-- Required action --
Look through the records below for the line with "C2: 100nF (N002, N006) -> 100nF (N001, N006)". Return that line and each one after it up to and including the line with "R5: 33 (N002, N006) -> 33 (COM, N002)", exactly.

-- Supplied records --
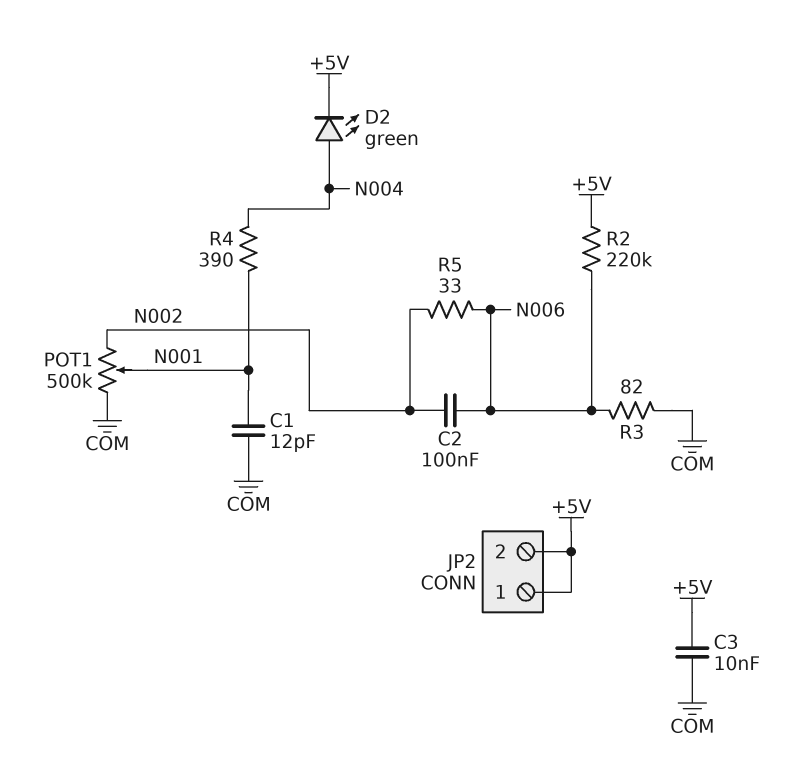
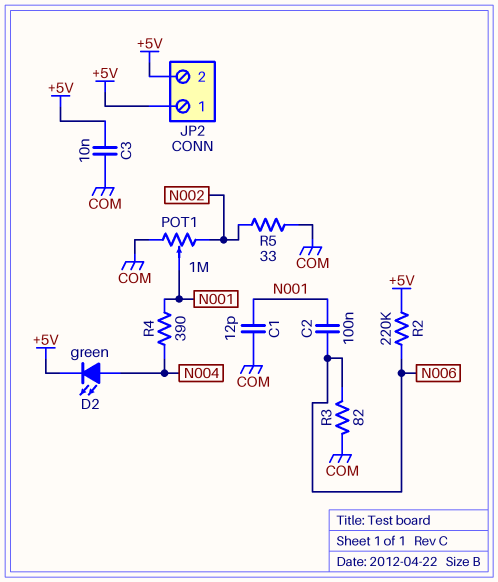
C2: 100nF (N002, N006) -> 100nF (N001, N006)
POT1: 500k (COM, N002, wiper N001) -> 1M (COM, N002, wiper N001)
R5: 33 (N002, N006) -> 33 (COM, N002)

--

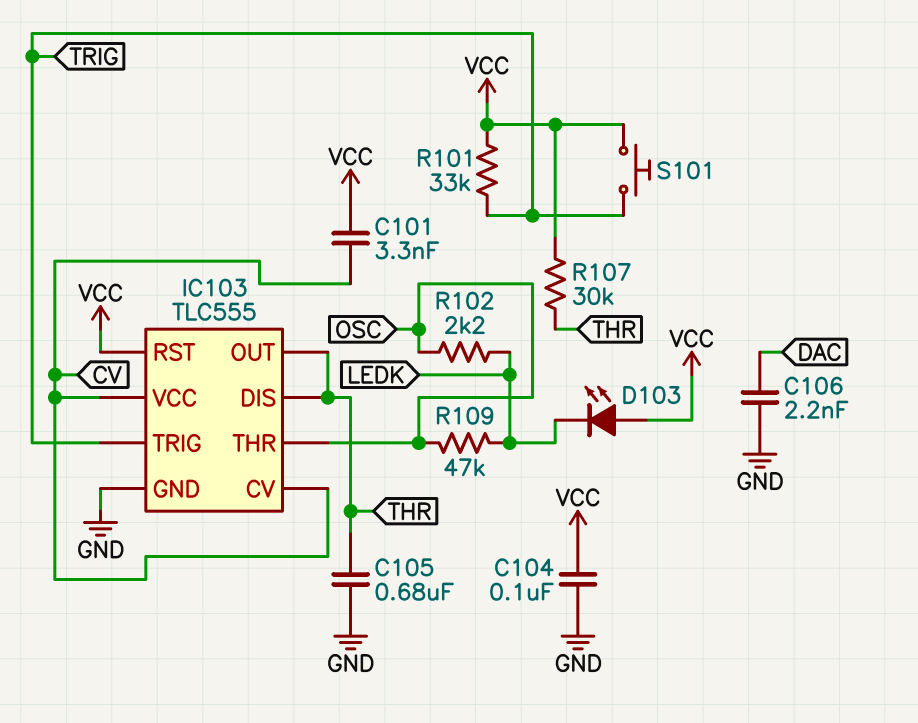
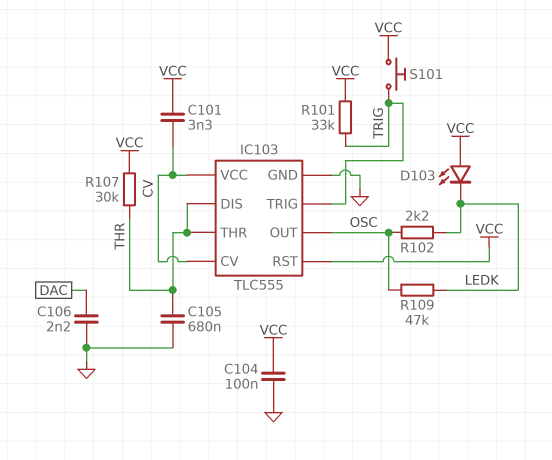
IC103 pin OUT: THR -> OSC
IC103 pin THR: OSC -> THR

-- Response below --
C2: 100nF (N002, N006) -> 100nF (N001, N006)
POT1: 500k (COM, N002, wiper N001) -> 1M (COM, N002, wiper N001)
R5: 33 (N002, N006) -> 33 (COM, N002)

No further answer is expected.